_Exercise details:_ Only the lines below from the one containing "camera: 125 degrees right, 5 degrees down" through the one containing "(453, 267) = (272, 273): black" belong in the answer, set down exactly, with the pictures left out.

_Records supplied:_
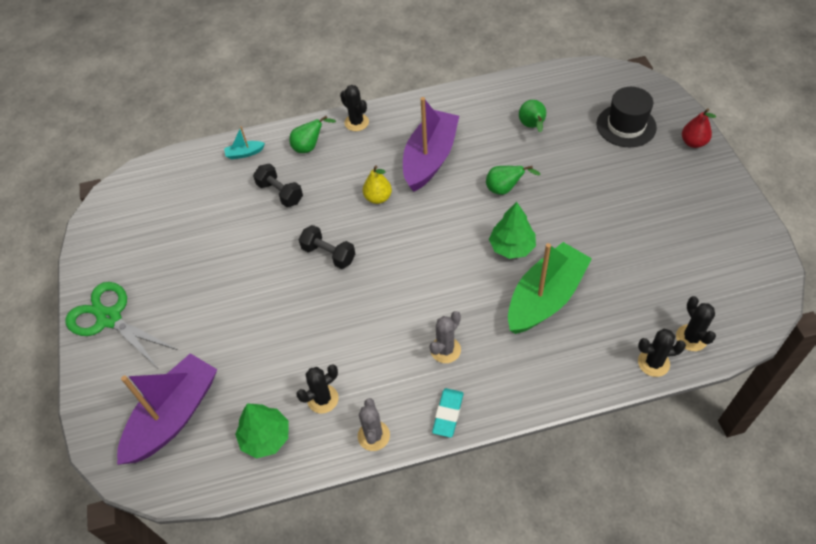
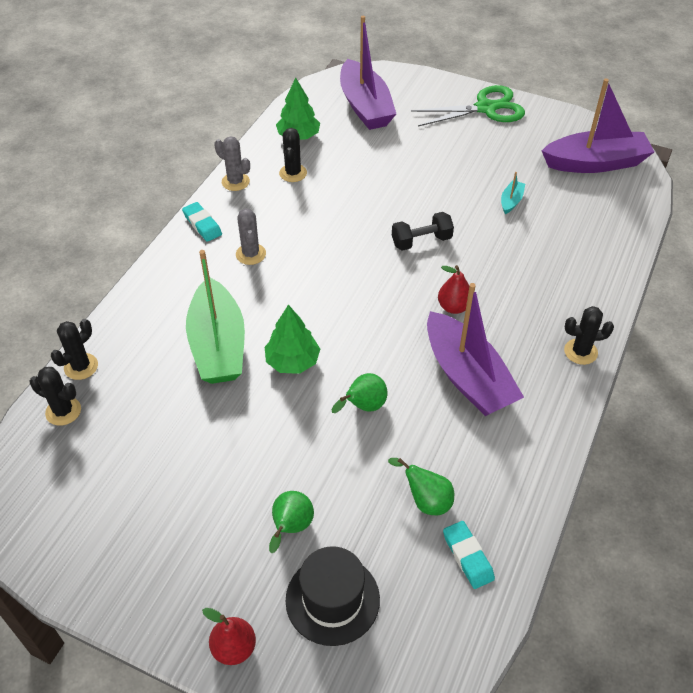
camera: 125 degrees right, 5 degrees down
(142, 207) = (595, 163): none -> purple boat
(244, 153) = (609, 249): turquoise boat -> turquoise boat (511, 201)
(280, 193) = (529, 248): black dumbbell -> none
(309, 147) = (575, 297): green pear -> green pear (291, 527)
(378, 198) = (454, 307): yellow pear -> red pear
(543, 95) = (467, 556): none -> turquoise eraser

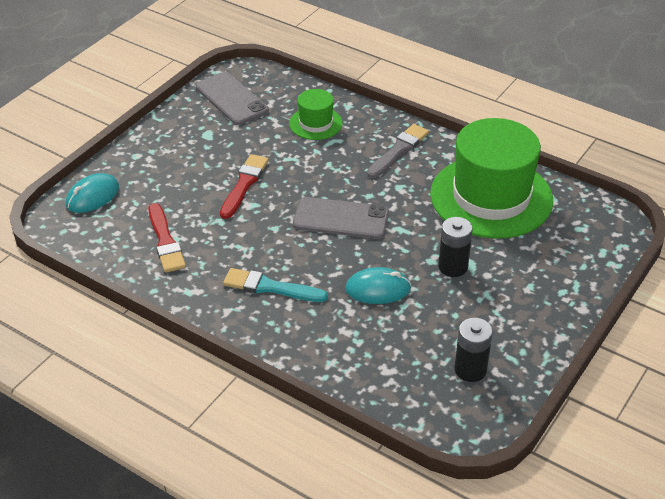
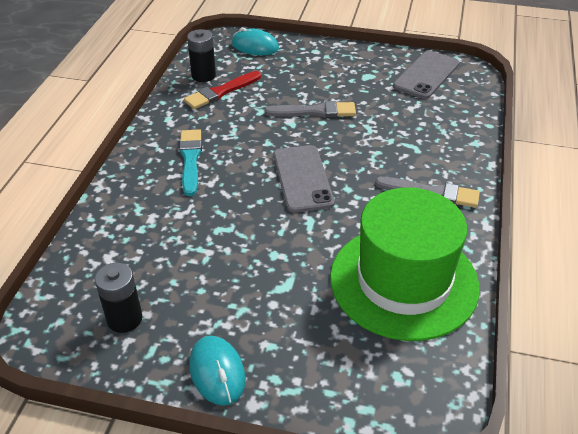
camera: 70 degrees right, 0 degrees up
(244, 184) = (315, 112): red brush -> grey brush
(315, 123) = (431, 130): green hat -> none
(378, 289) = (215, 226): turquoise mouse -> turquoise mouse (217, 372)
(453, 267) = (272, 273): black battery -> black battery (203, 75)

--

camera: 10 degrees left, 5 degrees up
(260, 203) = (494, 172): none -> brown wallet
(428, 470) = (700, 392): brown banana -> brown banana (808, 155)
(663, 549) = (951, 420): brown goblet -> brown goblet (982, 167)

_Solution to the exercise:_
camera: 125 degrees right, 5 degrees down
(142, 207) = (595, 163): none -> purple boat
(244, 153) = (609, 249): turquoise boat -> turquoise boat (511, 201)
(280, 193) = (529, 248): black dumbbell -> none
(309, 147) = (575, 297): green pear -> green pear (291, 527)
(378, 198) = (454, 307): yellow pear -> red pear
(543, 95) = (467, 556): none -> turquoise eraser

camera: 70 degrees right, 0 degrees up
(244, 184) = (315, 112): red brush -> grey brush
(315, 123) = (431, 130): green hat -> none
(378, 289) = (215, 226): turquoise mouse -> turquoise mouse (217, 372)
(453, 267) = (272, 273): black battery -> black battery (203, 75)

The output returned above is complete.